Return every entry exactly. Leave nothing out.

=== SUPPLIED RECORDS ===
***
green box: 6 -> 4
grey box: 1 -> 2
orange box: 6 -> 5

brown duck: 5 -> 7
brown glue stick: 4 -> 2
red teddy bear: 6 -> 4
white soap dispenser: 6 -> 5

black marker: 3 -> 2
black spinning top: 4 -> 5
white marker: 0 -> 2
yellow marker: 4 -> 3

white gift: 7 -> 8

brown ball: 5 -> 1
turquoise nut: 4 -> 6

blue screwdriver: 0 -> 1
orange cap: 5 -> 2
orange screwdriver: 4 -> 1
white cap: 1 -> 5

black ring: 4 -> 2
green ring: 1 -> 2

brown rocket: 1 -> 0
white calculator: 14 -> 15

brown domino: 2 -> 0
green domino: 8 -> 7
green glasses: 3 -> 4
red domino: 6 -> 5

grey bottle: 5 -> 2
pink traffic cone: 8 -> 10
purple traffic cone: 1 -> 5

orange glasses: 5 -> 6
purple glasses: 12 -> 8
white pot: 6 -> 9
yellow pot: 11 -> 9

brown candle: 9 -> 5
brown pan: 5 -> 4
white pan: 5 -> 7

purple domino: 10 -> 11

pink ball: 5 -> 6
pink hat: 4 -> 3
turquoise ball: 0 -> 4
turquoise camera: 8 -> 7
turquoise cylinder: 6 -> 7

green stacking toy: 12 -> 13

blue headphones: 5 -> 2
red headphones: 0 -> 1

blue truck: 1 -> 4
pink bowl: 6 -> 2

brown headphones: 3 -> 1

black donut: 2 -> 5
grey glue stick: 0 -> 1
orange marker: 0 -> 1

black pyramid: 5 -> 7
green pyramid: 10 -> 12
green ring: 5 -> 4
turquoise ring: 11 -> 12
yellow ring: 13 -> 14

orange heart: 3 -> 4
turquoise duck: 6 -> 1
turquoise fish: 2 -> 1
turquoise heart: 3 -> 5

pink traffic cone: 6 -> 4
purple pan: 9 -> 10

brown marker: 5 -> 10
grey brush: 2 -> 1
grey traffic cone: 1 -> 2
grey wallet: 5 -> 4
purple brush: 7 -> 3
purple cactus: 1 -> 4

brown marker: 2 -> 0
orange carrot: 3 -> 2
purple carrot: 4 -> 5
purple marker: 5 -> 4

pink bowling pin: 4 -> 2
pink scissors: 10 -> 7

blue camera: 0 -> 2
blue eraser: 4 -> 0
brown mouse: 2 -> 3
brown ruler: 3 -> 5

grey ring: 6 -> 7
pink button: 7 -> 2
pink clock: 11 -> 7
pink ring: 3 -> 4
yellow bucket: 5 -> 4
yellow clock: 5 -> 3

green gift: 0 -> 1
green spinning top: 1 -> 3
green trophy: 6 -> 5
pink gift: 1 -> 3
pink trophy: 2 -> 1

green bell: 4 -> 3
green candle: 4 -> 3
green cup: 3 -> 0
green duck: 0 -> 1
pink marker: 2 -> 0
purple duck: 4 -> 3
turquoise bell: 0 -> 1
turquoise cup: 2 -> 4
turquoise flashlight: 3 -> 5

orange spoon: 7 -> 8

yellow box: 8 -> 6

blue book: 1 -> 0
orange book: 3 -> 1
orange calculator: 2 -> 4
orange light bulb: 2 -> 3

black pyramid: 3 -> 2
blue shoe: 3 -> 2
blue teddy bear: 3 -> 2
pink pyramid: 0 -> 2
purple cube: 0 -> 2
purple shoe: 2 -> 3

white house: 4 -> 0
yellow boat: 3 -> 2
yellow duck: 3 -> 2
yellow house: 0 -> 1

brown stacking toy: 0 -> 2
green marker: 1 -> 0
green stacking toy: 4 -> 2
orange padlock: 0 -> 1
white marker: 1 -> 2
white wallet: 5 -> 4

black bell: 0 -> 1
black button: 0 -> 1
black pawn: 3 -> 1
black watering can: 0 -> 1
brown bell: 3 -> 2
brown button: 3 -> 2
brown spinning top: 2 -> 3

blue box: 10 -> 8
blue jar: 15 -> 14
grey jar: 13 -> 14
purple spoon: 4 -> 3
***
=== YOUR SOLUTION ===
green box: 6 -> 4
grey box: 1 -> 2
orange box: 6 -> 5

brown duck: 5 -> 7
brown glue stick: 4 -> 2
red teddy bear: 6 -> 4
white soap dispenser: 6 -> 5

black marker: 3 -> 2
black spinning top: 4 -> 5
white marker: 0 -> 2
yellow marker: 4 -> 3

white gift: 7 -> 8

brown ball: 5 -> 1
turquoise nut: 4 -> 6

blue screwdriver: 0 -> 1
orange cap: 5 -> 2
orange screwdriver: 4 -> 1
white cap: 1 -> 5

black ring: 4 -> 2
green ring: 1 -> 2

brown rocket: 1 -> 0
white calculator: 14 -> 15

brown domino: 2 -> 0
green domino: 8 -> 7
green glasses: 3 -> 4
red domino: 6 -> 5

grey bottle: 5 -> 2
pink traffic cone: 8 -> 10
purple traffic cone: 1 -> 5

orange glasses: 5 -> 6
purple glasses: 12 -> 8
white pot: 6 -> 9
yellow pot: 11 -> 9

brown candle: 9 -> 5
brown pan: 5 -> 4
white pan: 5 -> 7

purple domino: 10 -> 11

pink ball: 5 -> 6
pink hat: 4 -> 3
turquoise ball: 0 -> 4
turquoise camera: 8 -> 7
turquoise cylinder: 6 -> 7

green stacking toy: 12 -> 13

blue headphones: 5 -> 2
red headphones: 0 -> 1

blue truck: 1 -> 4
pink bowl: 6 -> 2

brown headphones: 3 -> 1

black donut: 2 -> 5
grey glue stick: 0 -> 1
orange marker: 0 -> 1

black pyramid: 5 -> 7
green pyramid: 10 -> 12
green ring: 5 -> 4
turquoise ring: 11 -> 12
yellow ring: 13 -> 14

orange heart: 3 -> 4
turquoise duck: 6 -> 1
turquoise fish: 2 -> 1
turquoise heart: 3 -> 5

pink traffic cone: 6 -> 4
purple pan: 9 -> 10

brown marker: 5 -> 10
grey brush: 2 -> 1
grey traffic cone: 1 -> 2
grey wallet: 5 -> 4
purple brush: 7 -> 3
purple cactus: 1 -> 4

brown marker: 2 -> 0
orange carrot: 3 -> 2
purple carrot: 4 -> 5
purple marker: 5 -> 4

pink bowling pin: 4 -> 2
pink scissors: 10 -> 7

blue camera: 0 -> 2
blue eraser: 4 -> 0
brown mouse: 2 -> 3
brown ruler: 3 -> 5

grey ring: 6 -> 7
pink button: 7 -> 2
pink clock: 11 -> 7
pink ring: 3 -> 4
yellow bucket: 5 -> 4
yellow clock: 5 -> 3

green gift: 0 -> 1
green spinning top: 1 -> 3
green trophy: 6 -> 5
pink gift: 1 -> 3
pink trophy: 2 -> 1

green bell: 4 -> 3
green candle: 4 -> 3
green cup: 3 -> 0
green duck: 0 -> 1
pink marker: 2 -> 0
purple duck: 4 -> 3
turquoise bell: 0 -> 1
turquoise cup: 2 -> 4
turquoise flashlight: 3 -> 5

orange spoon: 7 -> 8

yellow box: 8 -> 6

blue book: 1 -> 0
orange book: 3 -> 1
orange calculator: 2 -> 4
orange light bulb: 2 -> 3

black pyramid: 3 -> 2
blue shoe: 3 -> 2
blue teddy bear: 3 -> 2
pink pyramid: 0 -> 2
purple cube: 0 -> 2
purple shoe: 2 -> 3

white house: 4 -> 0
yellow boat: 3 -> 2
yellow duck: 3 -> 2
yellow house: 0 -> 1

brown stacking toy: 0 -> 2
green marker: 1 -> 0
green stacking toy: 4 -> 2
orange padlock: 0 -> 1
white marker: 1 -> 2
white wallet: 5 -> 4

black bell: 0 -> 1
black button: 0 -> 1
black pawn: 3 -> 1
black watering can: 0 -> 1
brown bell: 3 -> 2
brown button: 3 -> 2
brown spinning top: 2 -> 3

blue box: 10 -> 8
blue jar: 15 -> 14
grey jar: 13 -> 14
purple spoon: 4 -> 3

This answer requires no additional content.